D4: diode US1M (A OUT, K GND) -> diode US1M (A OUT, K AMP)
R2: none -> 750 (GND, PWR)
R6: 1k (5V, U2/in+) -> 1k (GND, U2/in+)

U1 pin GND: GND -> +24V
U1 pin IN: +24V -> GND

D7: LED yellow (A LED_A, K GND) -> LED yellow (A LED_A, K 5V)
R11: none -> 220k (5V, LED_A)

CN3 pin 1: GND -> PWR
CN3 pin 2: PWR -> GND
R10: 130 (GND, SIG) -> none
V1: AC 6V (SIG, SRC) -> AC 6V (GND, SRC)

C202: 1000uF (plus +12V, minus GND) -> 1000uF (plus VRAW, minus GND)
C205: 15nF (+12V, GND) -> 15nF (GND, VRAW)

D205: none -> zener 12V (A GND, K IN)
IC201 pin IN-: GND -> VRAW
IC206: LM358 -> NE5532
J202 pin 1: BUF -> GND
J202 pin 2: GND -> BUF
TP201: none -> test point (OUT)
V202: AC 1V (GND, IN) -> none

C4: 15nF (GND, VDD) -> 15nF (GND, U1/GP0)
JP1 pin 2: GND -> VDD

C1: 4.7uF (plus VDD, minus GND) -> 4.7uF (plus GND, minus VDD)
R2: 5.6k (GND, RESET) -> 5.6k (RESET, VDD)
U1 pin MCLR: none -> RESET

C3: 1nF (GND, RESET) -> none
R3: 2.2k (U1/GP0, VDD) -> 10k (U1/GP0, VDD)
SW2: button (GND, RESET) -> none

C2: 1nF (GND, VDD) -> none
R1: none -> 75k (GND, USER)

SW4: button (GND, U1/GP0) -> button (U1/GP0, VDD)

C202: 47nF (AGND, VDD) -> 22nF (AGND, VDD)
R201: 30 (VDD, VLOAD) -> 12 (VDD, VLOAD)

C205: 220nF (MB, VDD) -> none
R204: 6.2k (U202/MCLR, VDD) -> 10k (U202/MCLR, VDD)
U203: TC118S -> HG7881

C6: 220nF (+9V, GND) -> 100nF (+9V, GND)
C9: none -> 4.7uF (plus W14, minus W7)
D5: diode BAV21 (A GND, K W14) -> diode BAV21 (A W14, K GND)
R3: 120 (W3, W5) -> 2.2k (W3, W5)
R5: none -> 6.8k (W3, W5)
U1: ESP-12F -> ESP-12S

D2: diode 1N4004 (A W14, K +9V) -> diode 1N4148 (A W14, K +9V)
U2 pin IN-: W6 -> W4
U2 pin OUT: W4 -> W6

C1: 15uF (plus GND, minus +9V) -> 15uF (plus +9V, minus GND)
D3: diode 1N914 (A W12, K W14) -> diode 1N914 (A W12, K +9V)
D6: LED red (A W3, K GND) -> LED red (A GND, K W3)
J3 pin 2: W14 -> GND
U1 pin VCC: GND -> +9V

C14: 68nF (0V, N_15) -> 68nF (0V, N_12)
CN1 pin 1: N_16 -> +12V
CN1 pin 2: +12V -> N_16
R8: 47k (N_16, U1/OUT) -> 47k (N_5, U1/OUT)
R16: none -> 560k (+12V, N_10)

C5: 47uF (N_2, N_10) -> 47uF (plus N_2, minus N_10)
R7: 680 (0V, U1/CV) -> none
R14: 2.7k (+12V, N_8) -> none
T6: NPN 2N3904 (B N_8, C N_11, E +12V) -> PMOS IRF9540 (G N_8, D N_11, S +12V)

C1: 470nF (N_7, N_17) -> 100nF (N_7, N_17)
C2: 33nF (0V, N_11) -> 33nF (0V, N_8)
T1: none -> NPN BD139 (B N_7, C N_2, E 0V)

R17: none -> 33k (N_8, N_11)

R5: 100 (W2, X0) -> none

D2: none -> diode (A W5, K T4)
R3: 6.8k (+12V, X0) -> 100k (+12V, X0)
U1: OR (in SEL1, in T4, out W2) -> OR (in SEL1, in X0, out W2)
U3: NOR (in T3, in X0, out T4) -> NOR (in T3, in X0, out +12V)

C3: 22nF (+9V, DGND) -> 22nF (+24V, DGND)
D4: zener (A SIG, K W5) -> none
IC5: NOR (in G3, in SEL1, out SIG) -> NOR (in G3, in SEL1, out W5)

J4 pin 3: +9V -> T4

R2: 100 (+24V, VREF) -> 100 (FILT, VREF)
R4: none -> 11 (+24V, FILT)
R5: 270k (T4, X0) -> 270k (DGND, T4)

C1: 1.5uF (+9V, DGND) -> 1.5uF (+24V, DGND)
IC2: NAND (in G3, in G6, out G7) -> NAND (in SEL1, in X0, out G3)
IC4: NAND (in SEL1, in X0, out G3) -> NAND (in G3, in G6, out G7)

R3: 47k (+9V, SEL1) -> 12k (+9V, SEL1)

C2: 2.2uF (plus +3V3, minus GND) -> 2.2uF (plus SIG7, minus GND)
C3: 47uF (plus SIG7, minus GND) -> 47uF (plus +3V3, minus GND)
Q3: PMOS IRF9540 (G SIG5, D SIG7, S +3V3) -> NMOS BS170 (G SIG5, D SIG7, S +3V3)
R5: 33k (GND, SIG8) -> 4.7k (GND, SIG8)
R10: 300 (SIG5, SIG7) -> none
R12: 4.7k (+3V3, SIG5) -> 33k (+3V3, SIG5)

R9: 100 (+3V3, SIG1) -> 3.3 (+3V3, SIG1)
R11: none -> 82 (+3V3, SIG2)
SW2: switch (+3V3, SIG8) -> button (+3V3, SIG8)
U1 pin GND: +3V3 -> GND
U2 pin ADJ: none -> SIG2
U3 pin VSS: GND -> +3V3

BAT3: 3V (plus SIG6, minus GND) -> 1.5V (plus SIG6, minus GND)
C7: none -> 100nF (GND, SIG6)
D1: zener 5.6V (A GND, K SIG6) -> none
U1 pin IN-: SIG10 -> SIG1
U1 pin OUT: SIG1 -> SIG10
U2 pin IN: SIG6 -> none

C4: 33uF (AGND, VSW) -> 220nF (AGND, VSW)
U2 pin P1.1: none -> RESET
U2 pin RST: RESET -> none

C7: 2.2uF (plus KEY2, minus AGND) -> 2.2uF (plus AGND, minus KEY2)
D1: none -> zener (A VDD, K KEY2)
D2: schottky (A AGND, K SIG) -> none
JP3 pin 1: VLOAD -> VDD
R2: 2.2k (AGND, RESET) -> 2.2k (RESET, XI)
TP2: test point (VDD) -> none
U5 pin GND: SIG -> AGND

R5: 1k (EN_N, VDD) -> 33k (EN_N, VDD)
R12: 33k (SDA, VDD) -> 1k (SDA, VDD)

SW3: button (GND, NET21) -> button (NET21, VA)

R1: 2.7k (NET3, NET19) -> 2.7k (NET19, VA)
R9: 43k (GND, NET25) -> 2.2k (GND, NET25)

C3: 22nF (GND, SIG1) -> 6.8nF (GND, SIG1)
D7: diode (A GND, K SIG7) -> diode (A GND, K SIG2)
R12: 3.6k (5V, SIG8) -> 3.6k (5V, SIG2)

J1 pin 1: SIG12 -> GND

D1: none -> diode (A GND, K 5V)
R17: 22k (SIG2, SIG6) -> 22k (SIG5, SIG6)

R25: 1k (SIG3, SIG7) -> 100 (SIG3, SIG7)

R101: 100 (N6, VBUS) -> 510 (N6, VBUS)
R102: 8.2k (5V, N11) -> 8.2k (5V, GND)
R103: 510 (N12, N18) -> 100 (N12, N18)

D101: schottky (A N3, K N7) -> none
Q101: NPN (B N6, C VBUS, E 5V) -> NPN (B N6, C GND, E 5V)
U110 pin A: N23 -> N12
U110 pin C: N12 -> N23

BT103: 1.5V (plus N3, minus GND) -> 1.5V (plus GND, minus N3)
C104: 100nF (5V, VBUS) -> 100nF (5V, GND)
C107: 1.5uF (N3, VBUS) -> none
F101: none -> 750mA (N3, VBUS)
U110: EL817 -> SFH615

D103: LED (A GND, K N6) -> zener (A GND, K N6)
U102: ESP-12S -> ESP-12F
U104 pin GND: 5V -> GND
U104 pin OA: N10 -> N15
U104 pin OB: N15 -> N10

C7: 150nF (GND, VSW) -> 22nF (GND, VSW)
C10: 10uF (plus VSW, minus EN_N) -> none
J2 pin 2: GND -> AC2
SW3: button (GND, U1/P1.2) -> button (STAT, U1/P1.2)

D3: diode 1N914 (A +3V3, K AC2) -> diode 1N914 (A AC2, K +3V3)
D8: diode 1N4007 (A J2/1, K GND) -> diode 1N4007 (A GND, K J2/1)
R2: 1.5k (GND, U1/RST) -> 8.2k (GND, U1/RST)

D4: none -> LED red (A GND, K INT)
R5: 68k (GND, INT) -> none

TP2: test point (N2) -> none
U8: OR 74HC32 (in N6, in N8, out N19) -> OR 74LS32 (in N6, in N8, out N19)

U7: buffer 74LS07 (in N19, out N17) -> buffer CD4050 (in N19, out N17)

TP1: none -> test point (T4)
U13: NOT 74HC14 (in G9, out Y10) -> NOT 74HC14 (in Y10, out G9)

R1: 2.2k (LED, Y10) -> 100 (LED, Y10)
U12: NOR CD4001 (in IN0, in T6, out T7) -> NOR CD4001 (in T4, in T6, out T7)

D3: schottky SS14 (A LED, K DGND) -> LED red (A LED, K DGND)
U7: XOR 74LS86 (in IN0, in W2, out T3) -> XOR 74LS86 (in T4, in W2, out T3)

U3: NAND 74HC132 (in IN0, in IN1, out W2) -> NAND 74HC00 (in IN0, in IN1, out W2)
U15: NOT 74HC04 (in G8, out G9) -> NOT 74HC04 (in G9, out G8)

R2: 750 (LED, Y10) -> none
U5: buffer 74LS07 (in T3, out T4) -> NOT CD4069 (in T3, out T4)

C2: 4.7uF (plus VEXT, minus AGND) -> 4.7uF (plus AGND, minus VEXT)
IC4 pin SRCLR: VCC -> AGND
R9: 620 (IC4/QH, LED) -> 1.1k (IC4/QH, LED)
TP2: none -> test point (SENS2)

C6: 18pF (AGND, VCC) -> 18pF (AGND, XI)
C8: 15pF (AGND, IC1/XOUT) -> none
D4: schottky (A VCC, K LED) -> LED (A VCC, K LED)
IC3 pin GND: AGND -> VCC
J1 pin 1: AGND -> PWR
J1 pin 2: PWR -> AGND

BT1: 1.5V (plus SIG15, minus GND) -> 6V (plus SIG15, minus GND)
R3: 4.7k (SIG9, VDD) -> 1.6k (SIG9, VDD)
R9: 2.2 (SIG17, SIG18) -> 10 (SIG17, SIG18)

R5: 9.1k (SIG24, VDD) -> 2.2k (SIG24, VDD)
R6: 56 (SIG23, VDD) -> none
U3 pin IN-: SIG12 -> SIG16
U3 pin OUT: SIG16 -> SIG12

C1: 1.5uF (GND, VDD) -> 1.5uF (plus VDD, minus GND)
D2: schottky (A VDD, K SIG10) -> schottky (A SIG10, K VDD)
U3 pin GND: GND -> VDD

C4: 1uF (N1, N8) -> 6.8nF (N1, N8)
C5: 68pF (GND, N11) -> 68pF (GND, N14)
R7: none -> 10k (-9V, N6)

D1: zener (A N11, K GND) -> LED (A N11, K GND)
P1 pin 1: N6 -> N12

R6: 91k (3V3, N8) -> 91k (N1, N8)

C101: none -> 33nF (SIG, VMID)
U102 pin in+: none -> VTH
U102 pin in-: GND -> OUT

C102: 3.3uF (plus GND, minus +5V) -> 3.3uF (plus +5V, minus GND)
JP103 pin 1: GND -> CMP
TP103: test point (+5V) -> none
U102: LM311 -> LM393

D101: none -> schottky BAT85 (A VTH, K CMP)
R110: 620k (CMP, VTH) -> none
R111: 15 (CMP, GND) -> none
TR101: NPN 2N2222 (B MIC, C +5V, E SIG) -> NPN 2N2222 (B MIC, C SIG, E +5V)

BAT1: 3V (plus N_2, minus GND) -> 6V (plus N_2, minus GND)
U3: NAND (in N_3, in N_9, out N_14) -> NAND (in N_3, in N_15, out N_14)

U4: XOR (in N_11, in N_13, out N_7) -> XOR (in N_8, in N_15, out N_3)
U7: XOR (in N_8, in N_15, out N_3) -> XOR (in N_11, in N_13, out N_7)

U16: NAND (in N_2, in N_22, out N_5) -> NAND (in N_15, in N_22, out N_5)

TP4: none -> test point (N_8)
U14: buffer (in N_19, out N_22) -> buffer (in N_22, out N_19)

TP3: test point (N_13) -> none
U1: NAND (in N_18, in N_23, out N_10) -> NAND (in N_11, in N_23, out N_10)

What the task requires: Restate word for word the entries above from the line with "D2: diode 1N4004" through the line with "R10: 300 (SIG5, SIG7) -> none", inclusive, leaving out everything else.

Solution to the exercise:
D2: diode 1N4004 (A W14, K +9V) -> diode 1N4148 (A W14, K +9V)
U2 pin IN-: W6 -> W4
U2 pin OUT: W4 -> W6

C1: 15uF (plus GND, minus +9V) -> 15uF (plus +9V, minus GND)
D3: diode 1N914 (A W12, K W14) -> diode 1N914 (A W12, K +9V)
D6: LED red (A W3, K GND) -> LED red (A GND, K W3)
J3 pin 2: W14 -> GND
U1 pin VCC: GND -> +9V

C14: 68nF (0V, N_15) -> 68nF (0V, N_12)
CN1 pin 1: N_16 -> +12V
CN1 pin 2: +12V -> N_16
R8: 47k (N_16, U1/OUT) -> 47k (N_5, U1/OUT)
R16: none -> 560k (+12V, N_10)

C5: 47uF (N_2, N_10) -> 47uF (plus N_2, minus N_10)
R7: 680 (0V, U1/CV) -> none
R14: 2.7k (+12V, N_8) -> none
T6: NPN 2N3904 (B N_8, C N_11, E +12V) -> PMOS IRF9540 (G N_8, D N_11, S +12V)

C1: 470nF (N_7, N_17) -> 100nF (N_7, N_17)
C2: 33nF (0V, N_11) -> 33nF (0V, N_8)
T1: none -> NPN BD139 (B N_7, C N_2, E 0V)

R17: none -> 33k (N_8, N_11)

R5: 100 (W2, X0) -> none

D2: none -> diode (A W5, K T4)
R3: 6.8k (+12V, X0) -> 100k (+12V, X0)
U1: OR (in SEL1, in T4, out W2) -> OR (in SEL1, in X0, out W2)
U3: NOR (in T3, in X0, out T4) -> NOR (in T3, in X0, out +12V)

C3: 22nF (+9V, DGND) -> 22nF (+24V, DGND)
D4: zener (A SIG, K W5) -> none
IC5: NOR (in G3, in SEL1, out SIG) -> NOR (in G3, in SEL1, out W5)

J4 pin 3: +9V -> T4

R2: 100 (+24V, VREF) -> 100 (FILT, VREF)
R4: none -> 11 (+24V, FILT)
R5: 270k (T4, X0) -> 270k (DGND, T4)

C1: 1.5uF (+9V, DGND) -> 1.5uF (+24V, DGND)
IC2: NAND (in G3, in G6, out G7) -> NAND (in SEL1, in X0, out G3)
IC4: NAND (in SEL1, in X0, out G3) -> NAND (in G3, in G6, out G7)

R3: 47k (+9V, SEL1) -> 12k (+9V, SEL1)

C2: 2.2uF (plus +3V3, minus GND) -> 2.2uF (plus SIG7, minus GND)
C3: 47uF (plus SIG7, minus GND) -> 47uF (plus +3V3, minus GND)
Q3: PMOS IRF9540 (G SIG5, D SIG7, S +3V3) -> NMOS BS170 (G SIG5, D SIG7, S +3V3)
R5: 33k (GND, SIG8) -> 4.7k (GND, SIG8)
R10: 300 (SIG5, SIG7) -> none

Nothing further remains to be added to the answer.